Scene image comparisons |
■ ■ ■
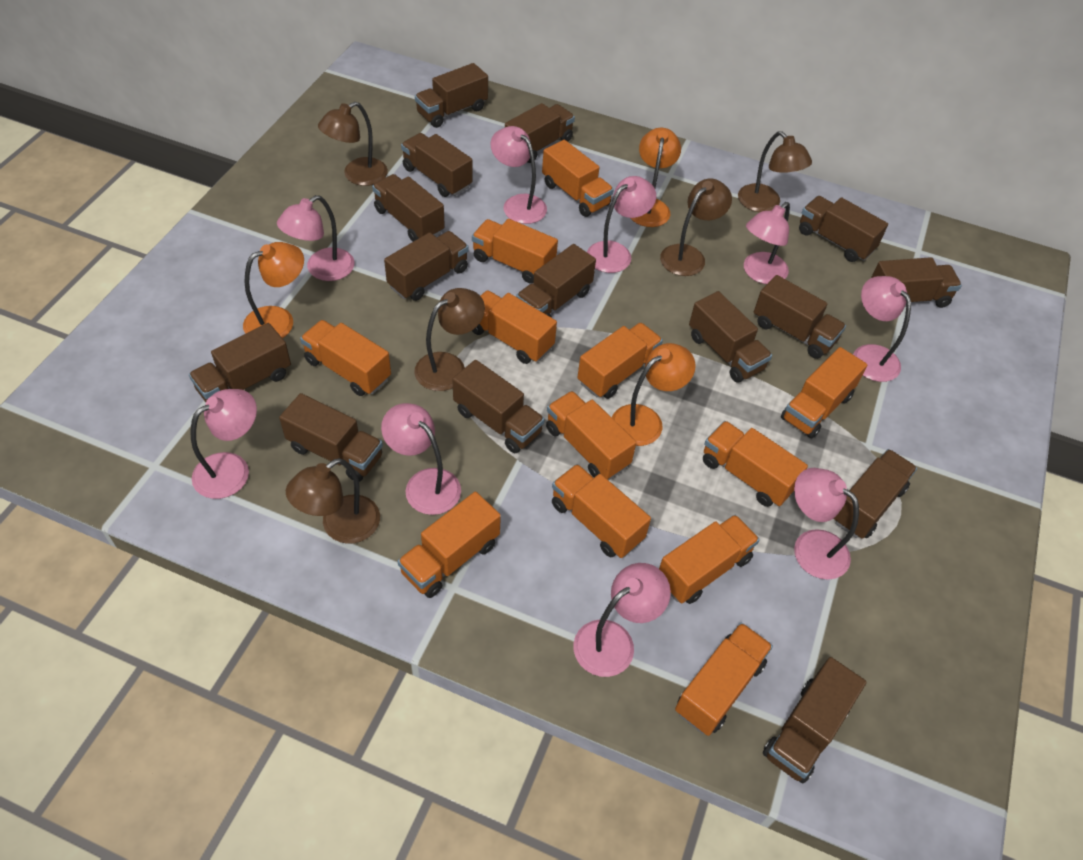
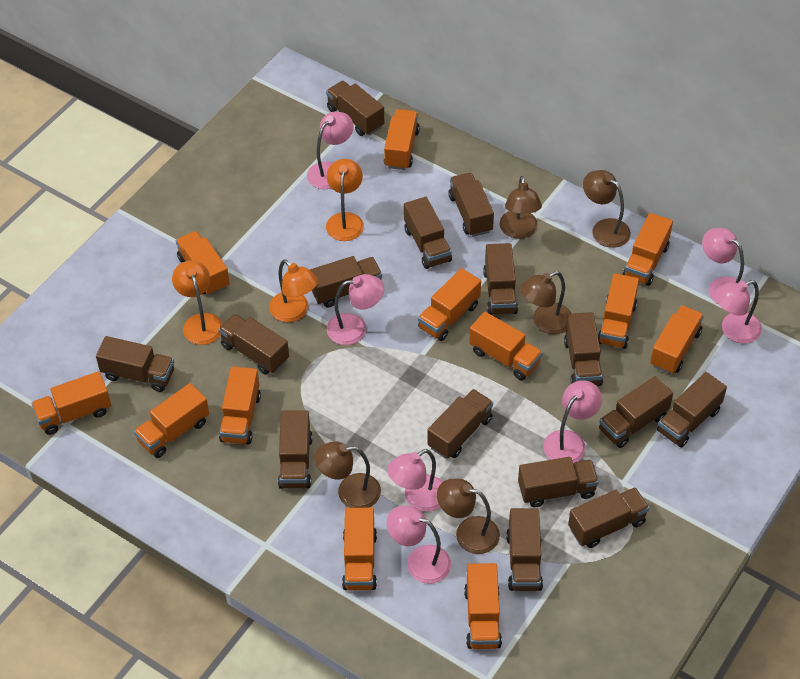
pink lamp: 9 -> 7

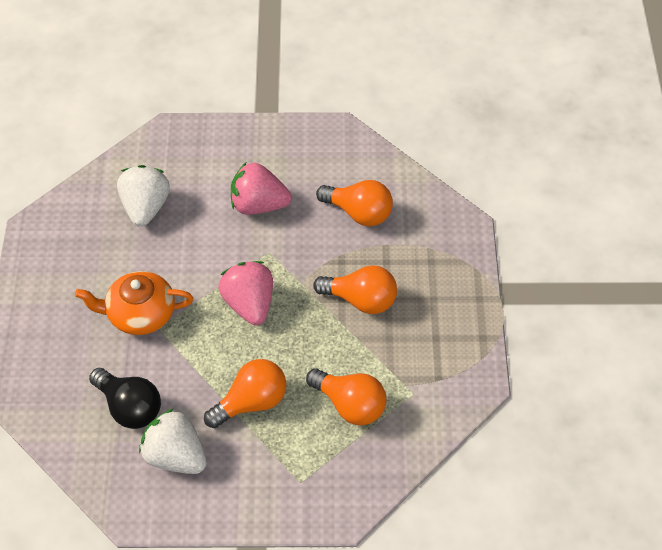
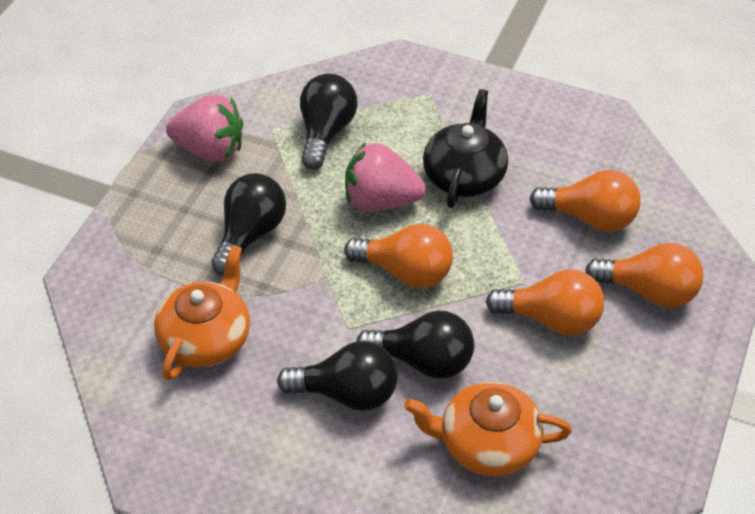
black light bulb: 1 -> 4
black teapot: 0 -> 1
orange teapot: 1 -> 2
white strawberry: 2 -> 0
■ ■ ■
Activity | Each entry above should be copied exactly. The pictures should not.

Output below |
pink lamp: 9 -> 7

black light bulb: 1 -> 4
black teapot: 0 -> 1
orange teapot: 1 -> 2
white strawberry: 2 -> 0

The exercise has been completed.